Information supplied: Begin

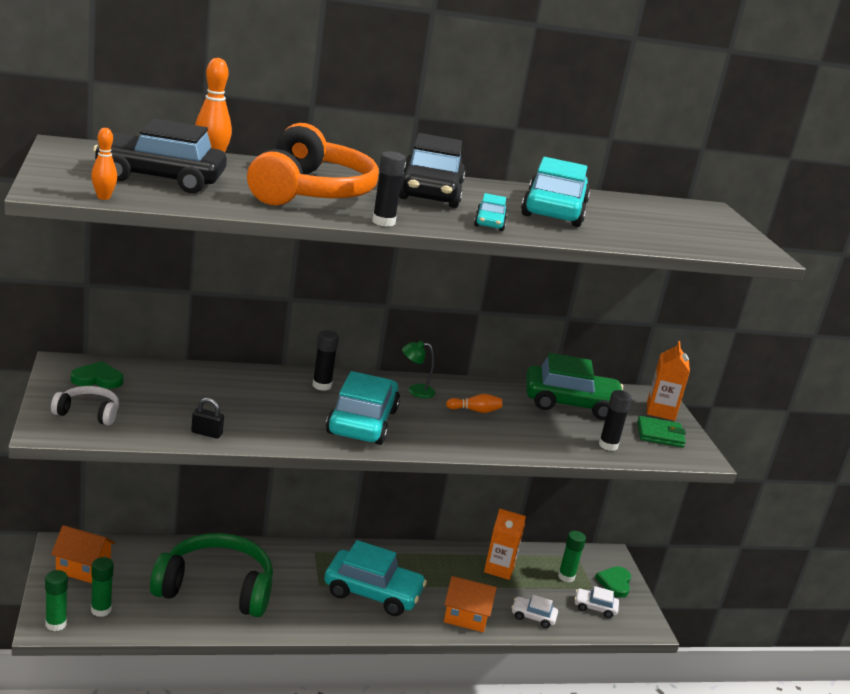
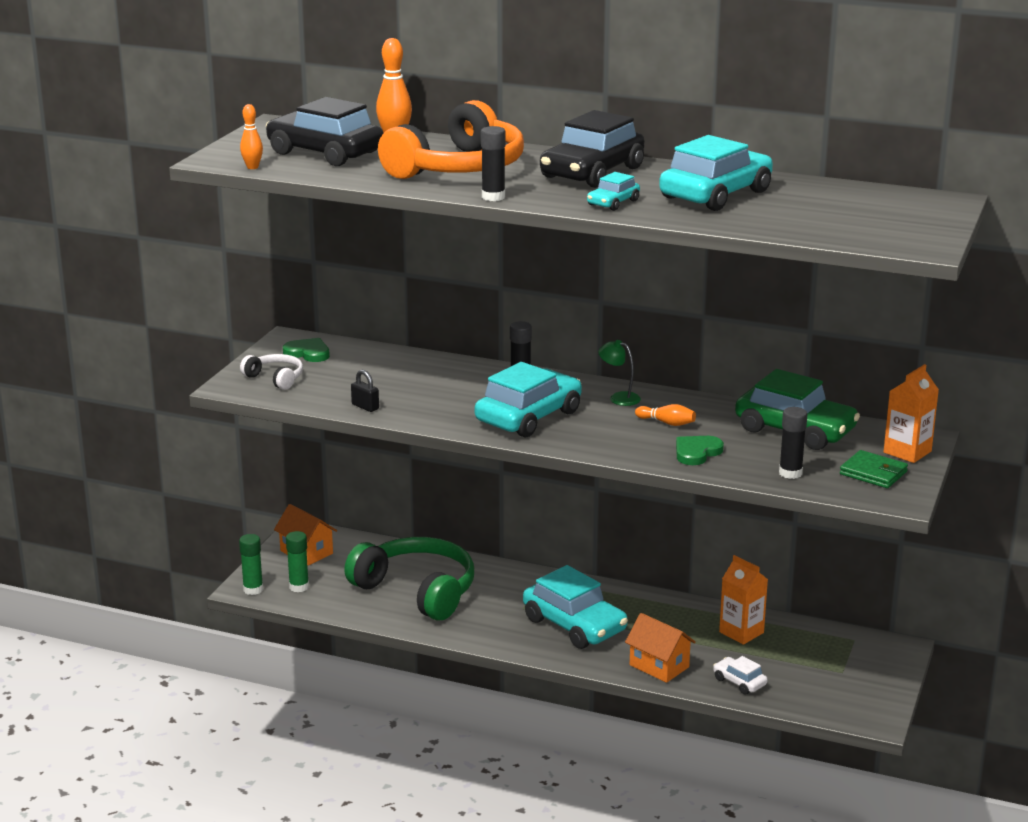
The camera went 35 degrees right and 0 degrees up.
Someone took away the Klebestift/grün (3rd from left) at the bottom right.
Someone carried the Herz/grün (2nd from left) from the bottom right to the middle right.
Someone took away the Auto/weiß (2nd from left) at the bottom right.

Information supplied: End

- _Problem to work on_:
Say how many lines of the listing above contain "away". Include nothing besides the number.

- _The completed task_:
2